Listed records>
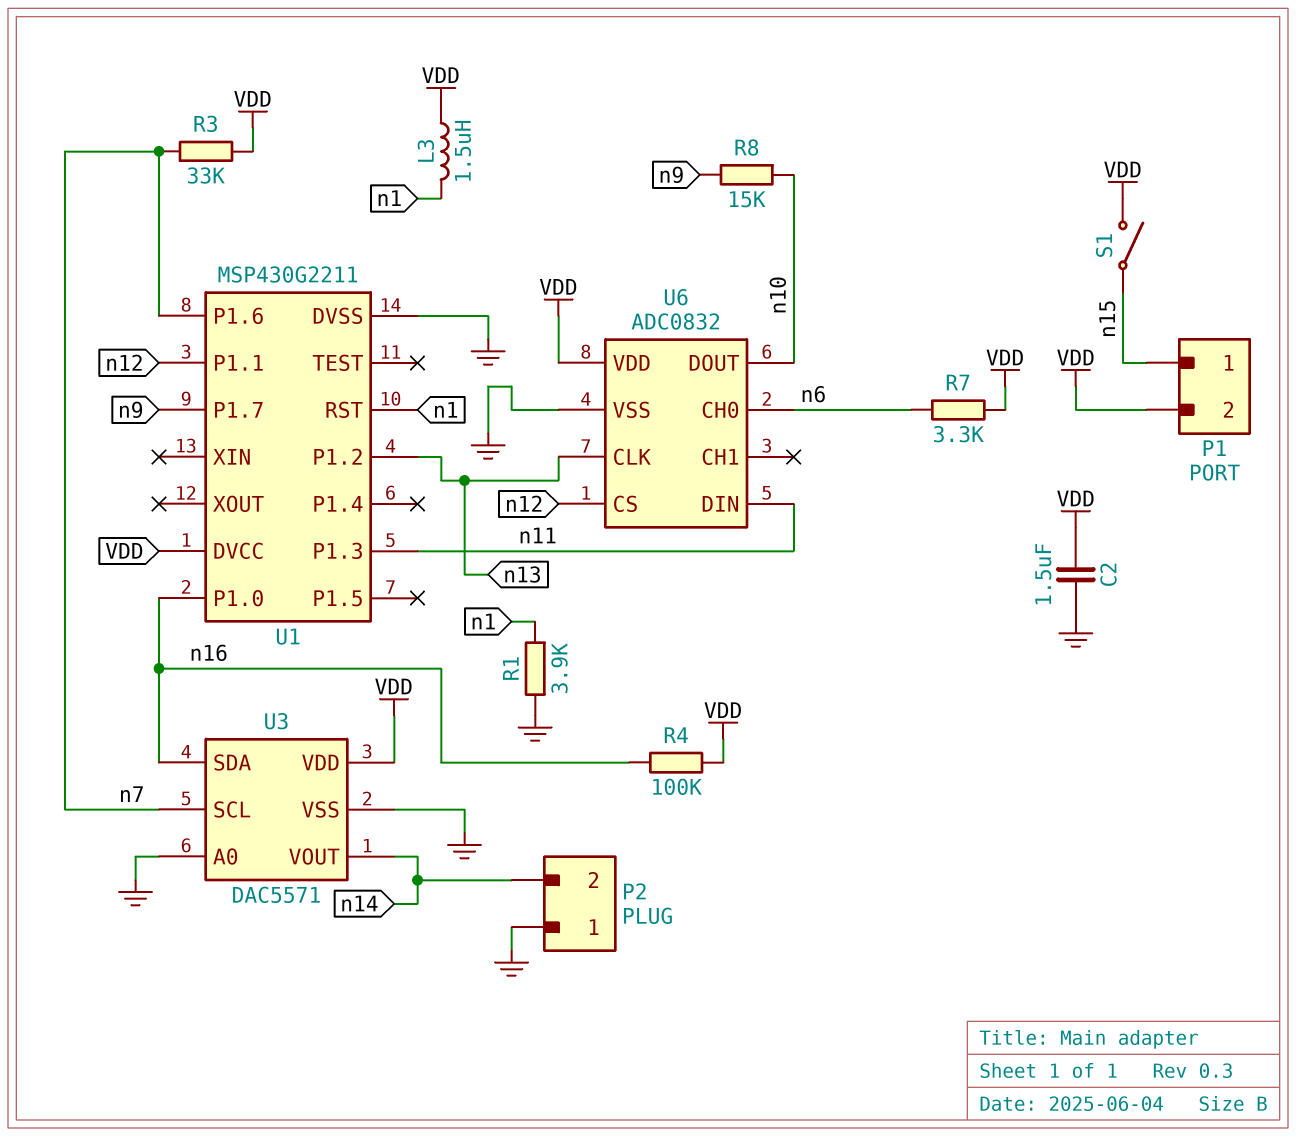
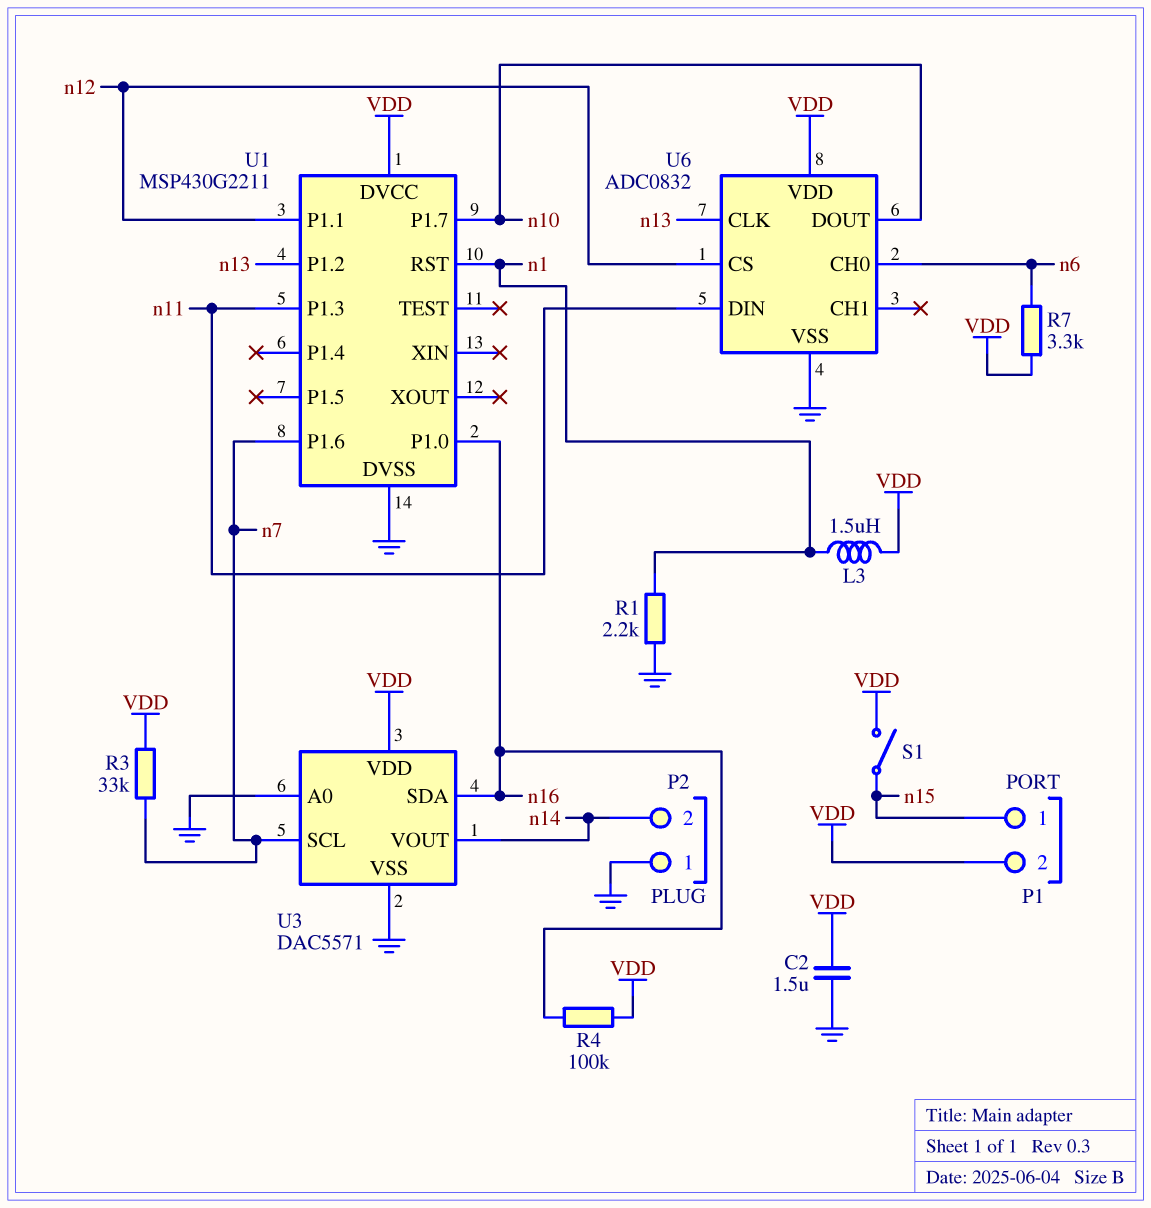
R1: 3.9k (GND, n1) -> 2.2k (GND, n1)
R8: 15k (n9, n10) -> none
U1 pin P1.7: n9 -> n10

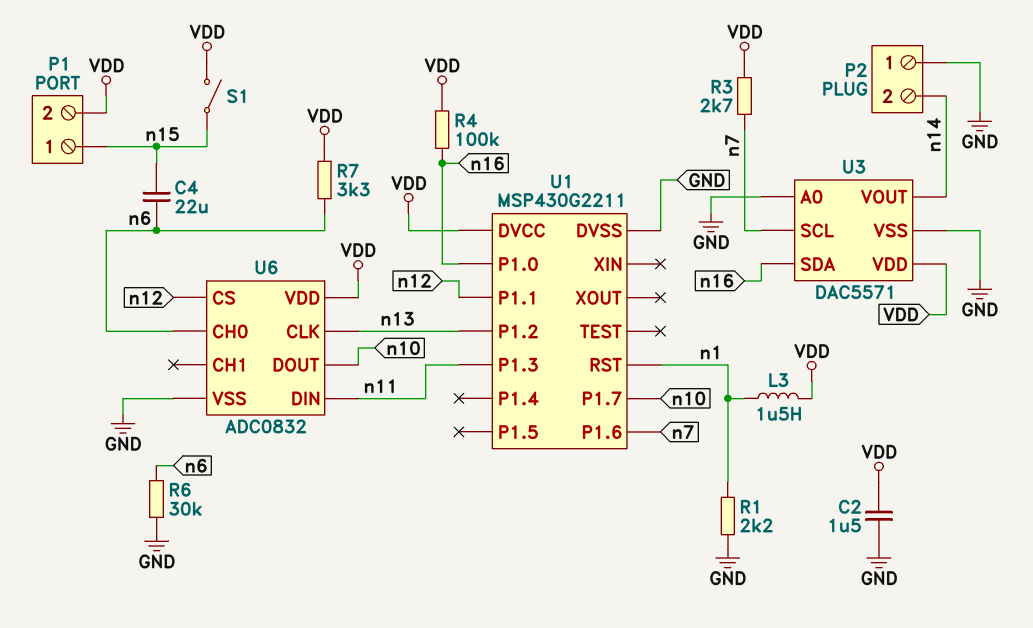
C4: none -> 22uF (n6, n15)
R3: 33k (VDD, n7) -> 2.7k (VDD, n7)
R6: none -> 30k (GND, n6)

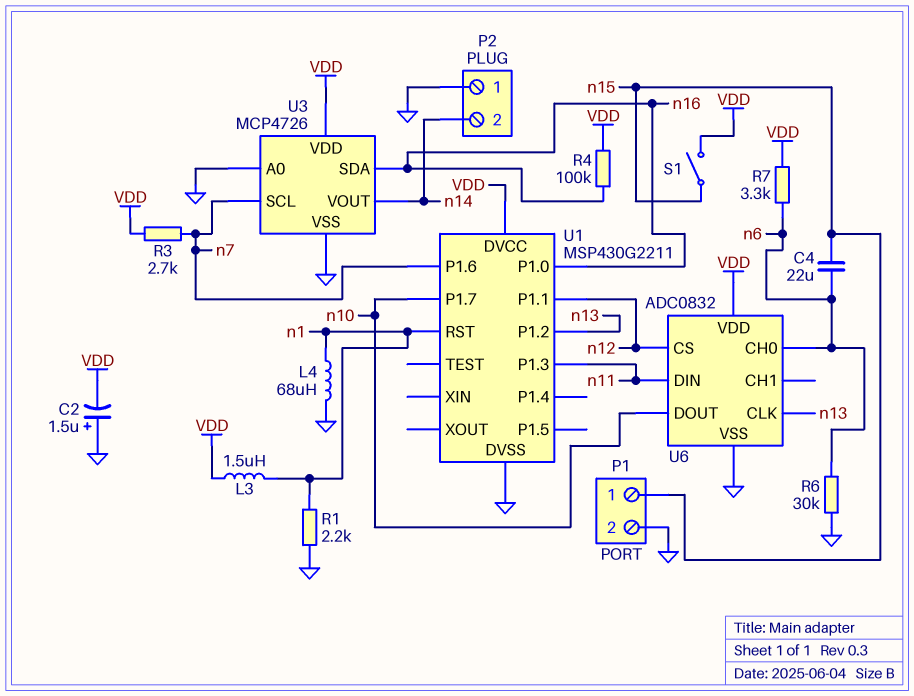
C2: 1.5uF (GND, VDD) -> 1.5uF (plus GND, minus VDD)
L4: none -> 68uH (GND, n1)
P1 pin 2: VDD -> GND
U3: DAC5571 -> MCP4726

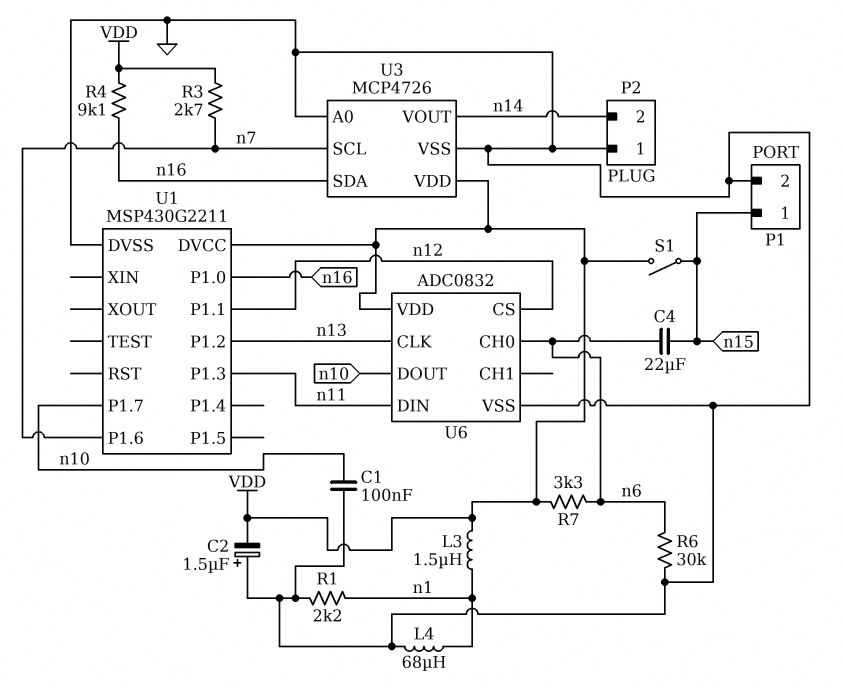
C1: none -> 100nF (GND, n10)
R4: 100k (VDD, n16) -> 9.1k (VDD, n16)
U1 pin RST: n1 -> none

Activity>
The answer must be the full listing, exact in every line, with the pictures removed.

Exercise response>
R1: 3.9k (GND, n1) -> 2.2k (GND, n1)
R8: 15k (n9, n10) -> none
U1 pin P1.7: n9 -> n10

C4: none -> 22uF (n6, n15)
R3: 33k (VDD, n7) -> 2.7k (VDD, n7)
R6: none -> 30k (GND, n6)

C2: 1.5uF (GND, VDD) -> 1.5uF (plus GND, minus VDD)
L4: none -> 68uH (GND, n1)
P1 pin 2: VDD -> GND
U3: DAC5571 -> MCP4726

C1: none -> 100nF (GND, n10)
R4: 100k (VDD, n16) -> 9.1k (VDD, n16)
U1 pin RST: n1 -> none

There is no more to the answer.